Stored entries
=-=-=-=-=

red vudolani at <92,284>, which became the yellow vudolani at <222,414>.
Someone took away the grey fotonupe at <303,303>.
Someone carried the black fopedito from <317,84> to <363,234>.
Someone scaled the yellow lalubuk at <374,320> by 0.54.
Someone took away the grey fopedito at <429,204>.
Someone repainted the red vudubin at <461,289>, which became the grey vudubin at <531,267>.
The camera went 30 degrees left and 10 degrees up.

=-=-=-=-=

* Task objective *
Reproduce the data verbatim, line for line.

* Task result *
red vudolani at <92,284>, which became the yellow vudolani at <222,414>.
Someone took away the grey fotonupe at <303,303>.
Someone carried the black fopedito from <317,84> to <363,234>.
Someone scaled the yellow lalubuk at <374,320> by 0.54.
Someone took away the grey fopedito at <429,204>.
Someone repainted the red vudubin at <461,289>, which became the grey vudubin at <531,267>.
The camera went 30 degrees left and 10 degrees up.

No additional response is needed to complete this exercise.